Segment Start: Dataset extract
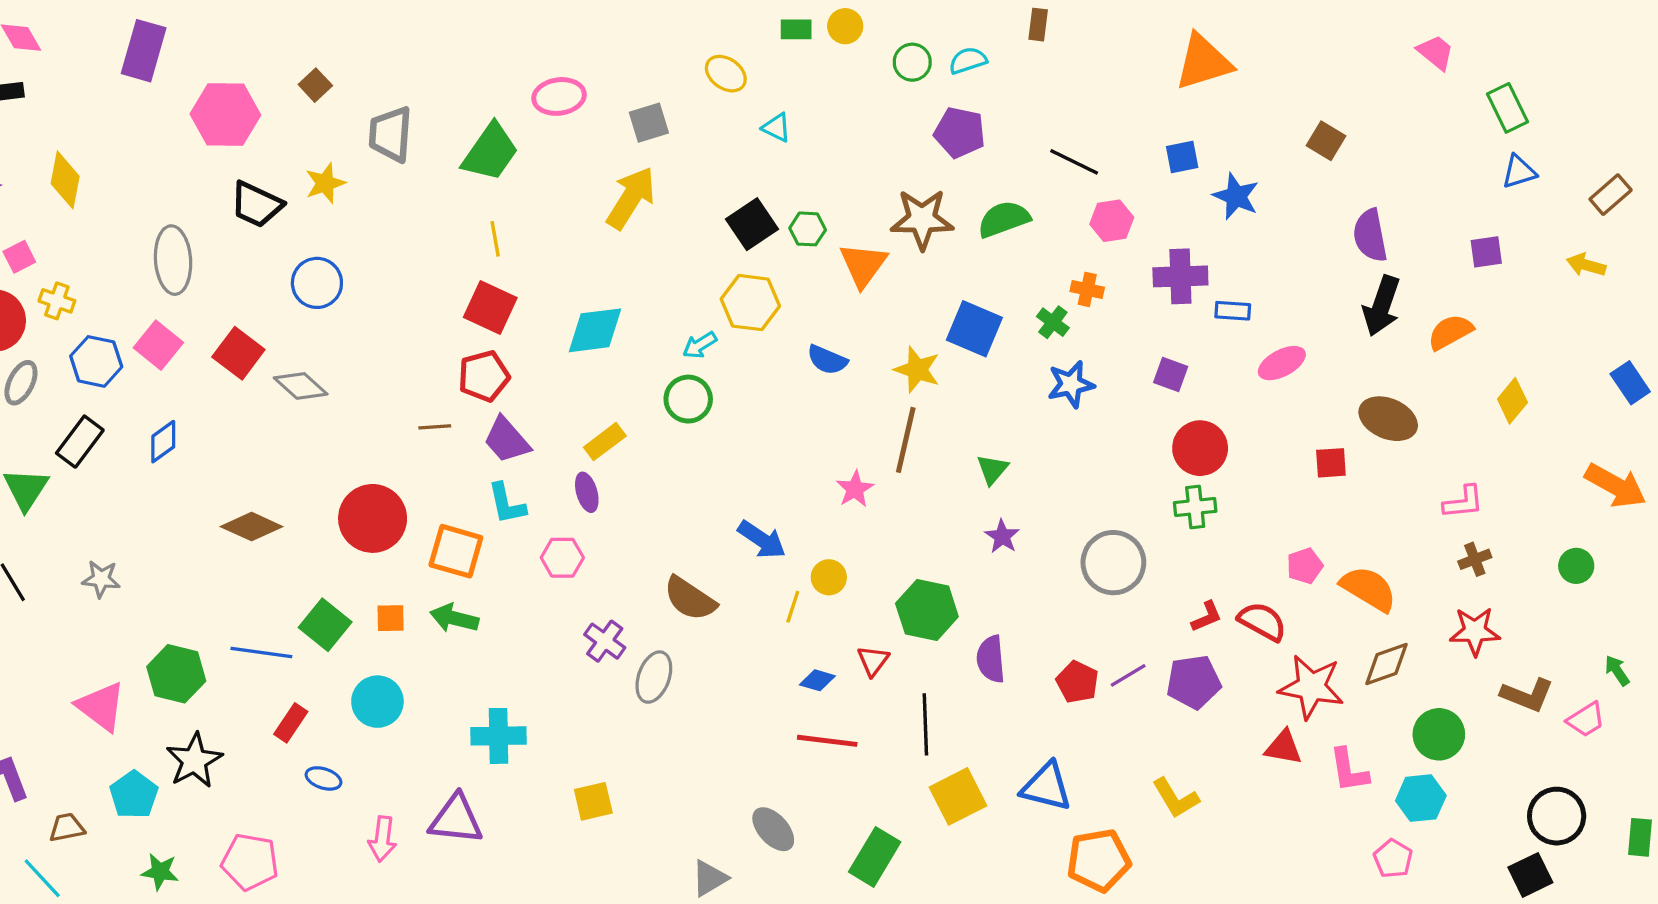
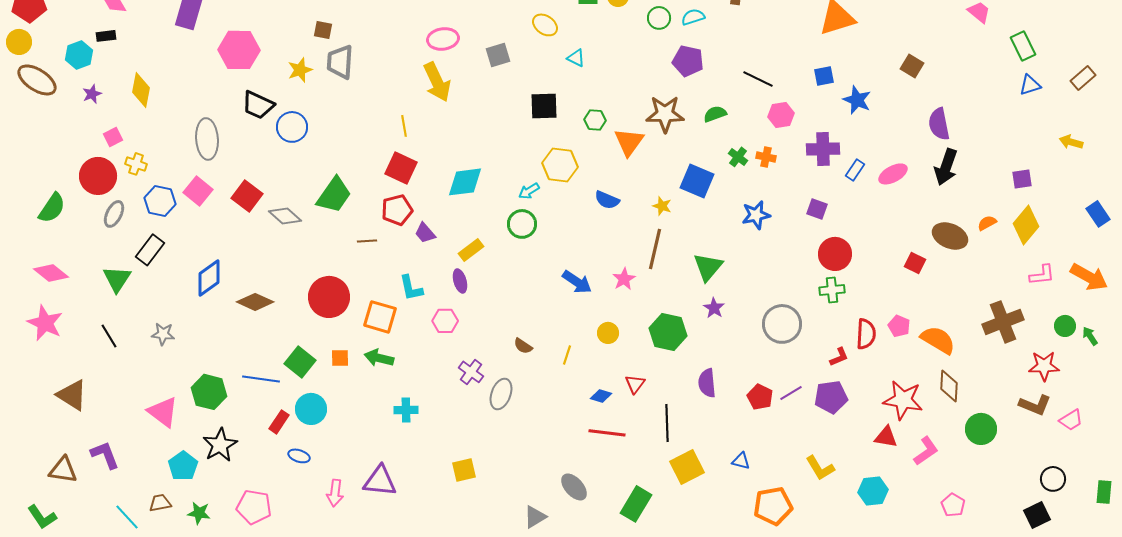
brown square: (315, 85) -> (323, 30), moved, turned -36
green trapezoid: (490, 152) -> (334, 195), moved
yellow star: (325, 183) -> (300, 70), moved
brown rectangle: (1611, 195) -> (1083, 78), moved
yellow arrow: (631, 198) -> (437, 82), moved, turned 123
green semicircle: (1004, 219) -> (715, 114), size x0.7
black square: (752, 224) -> (544, 106), moved, turned 32
purple square: (1486, 252) -> (1022, 179), moved
blue circle: (317, 283) -> (292, 127), moved
blue rectangle: (1233, 311) -> (855, 170), turned -60
green cross: (1053, 322) -> (738, 157), moved
orange semicircle: (1450, 332) -> (987, 223), moved, size x0.7
pink ellipse: (1282, 363) -> (893, 174), moved
yellow star: (917, 370) -> (662, 206), size x0.7
yellow diamond: (1512, 401) -> (1026, 225), size x1.4
purple trapezoid: (507, 440) -> (425, 233), moved, size x0.7
blue diamond: (163, 442) -> (209, 278), moved, size x1.4
red square: (1331, 463) -> (915, 263), turned 30
green triangle: (992, 469) -> (708, 267), size x1.5
pink L-shape: (1463, 502) -> (1042, 275), moved
blue arrow: (762, 540) -> (577, 282), moved
brown cross: (1475, 559) -> (1003, 322), size x2.0
pink pentagon: (1305, 566) -> (899, 326), turned -30
brown semicircle: (690, 599) -> (523, 346), size x0.6
yellow line: (793, 607) -> (567, 355), moved
green hexagon: (927, 610) -> (668, 332), moved
red semicircle: (1262, 621) -> (866, 334), moved, turned 64
red star: (1475, 631) -> (1044, 366), moved
brown diamond: (1387, 664) -> (949, 386), turned -68
green arrow: (1617, 671) -> (1090, 336), moved
cyan circle: (377, 702) -> (311, 409), moved
cyan cross: (498, 736) -> (406, 410), moved, size x0.7
pink L-shape: (1349, 770) -> (926, 451), turned -116
blue triangle: (1046, 787) -> (741, 461), size x0.6
cyan hexagon: (1421, 798) -> (873, 491), moved
black circle: (1557, 816) -> (1053, 479), size x0.7
brown trapezoid: (67, 828) -> (160, 503), moved

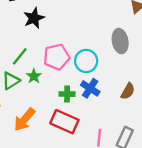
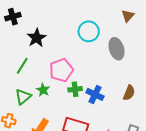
green line: (20, 56) -> (22, 66), moved
cyan circle: (86, 61) -> (89, 31), moved
green cross: (67, 94) -> (75, 89), moved

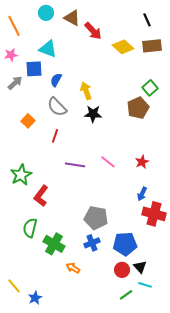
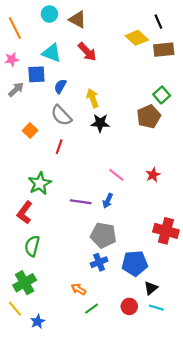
red arrow: (93, 31) -> (87, 52), moved
yellow diamond: (123, 47) -> (137, 38), moved
purple line: (75, 165) -> (81, 202), moved
green star: (21, 175) -> (40, 183), moved
blue arrow: (142, 194) -> (108, 201), moved
red L-shape: (41, 196) -> (25, 213), moved
green cross: (54, 244) -> (25, 283), moved, turned 30
black triangle: (140, 267) -> (151, 288), turned 32
red circle: (122, 270) -> (129, 306), moved
green line: (126, 295) -> (92, 309), moved

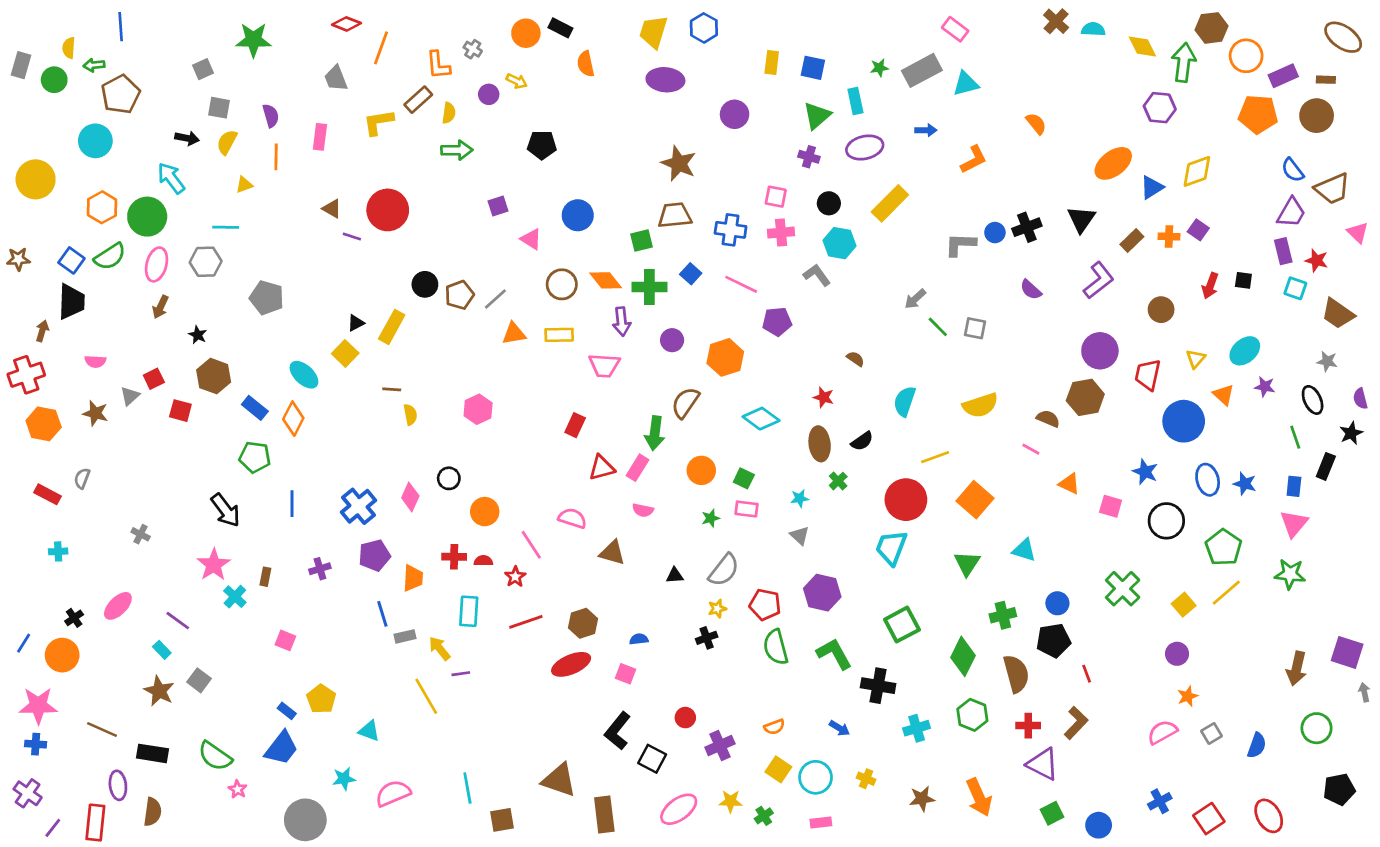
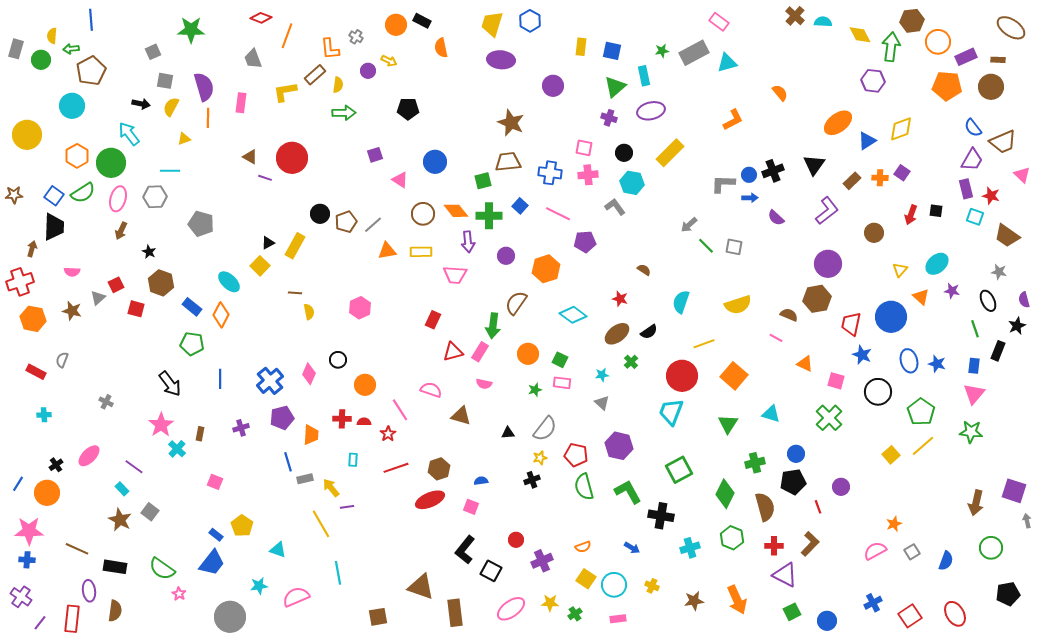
purple semicircle: (271, 116) -> (204, 87), size x1.6
blue arrow: (926, 130) -> (750, 198), moved
red trapezoid: (1148, 375) -> (851, 324), moved
brown ellipse: (820, 444) -> (617, 334), turned 60
green cross: (1123, 589) -> (829, 418), moved
cyan rectangle: (469, 611) -> (353, 460), size x0.6
purple circle: (1177, 654) -> (841, 487), moved
cyan line: (467, 788) -> (338, 573), moved

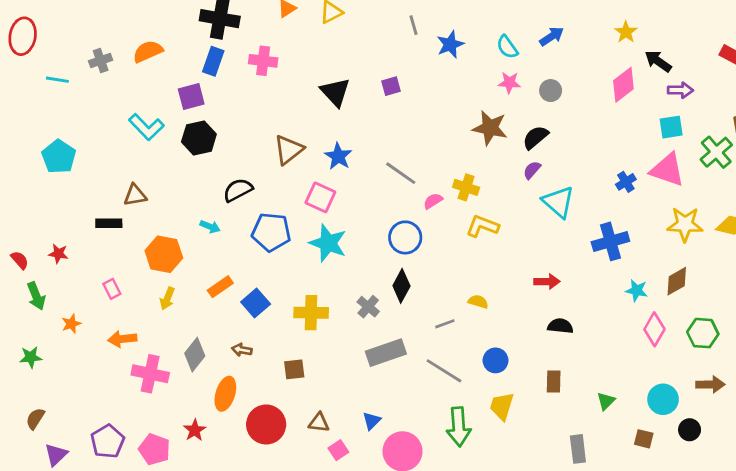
Segment End: Dataset extract
Once the line containing "black square: (752, 224)" has been located, transcribe exactly and only every line from the first line of the entries through it, excluding pictures.

brown square: (315, 85) -> (323, 30), moved, turned -36
green trapezoid: (490, 152) -> (334, 195), moved
yellow star: (325, 183) -> (300, 70), moved
brown rectangle: (1611, 195) -> (1083, 78), moved
yellow arrow: (631, 198) -> (437, 82), moved, turned 123
green semicircle: (1004, 219) -> (715, 114), size x0.7
black square: (752, 224) -> (544, 106), moved, turned 32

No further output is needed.